■ SUPPLIED INFORMATION ■
------
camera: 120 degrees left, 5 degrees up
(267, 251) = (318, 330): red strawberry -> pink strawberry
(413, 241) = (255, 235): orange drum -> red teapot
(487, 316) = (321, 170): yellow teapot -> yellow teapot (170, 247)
------
■ TASK GOAL ■
Give the complete listing again, exactly as it appears above.

■ RESPONSE AREA ■
camera: 120 degrees left, 5 degrees up
(267, 251) = (318, 330): red strawberry -> pink strawberry
(413, 241) = (255, 235): orange drum -> red teapot
(487, 316) = (321, 170): yellow teapot -> yellow teapot (170, 247)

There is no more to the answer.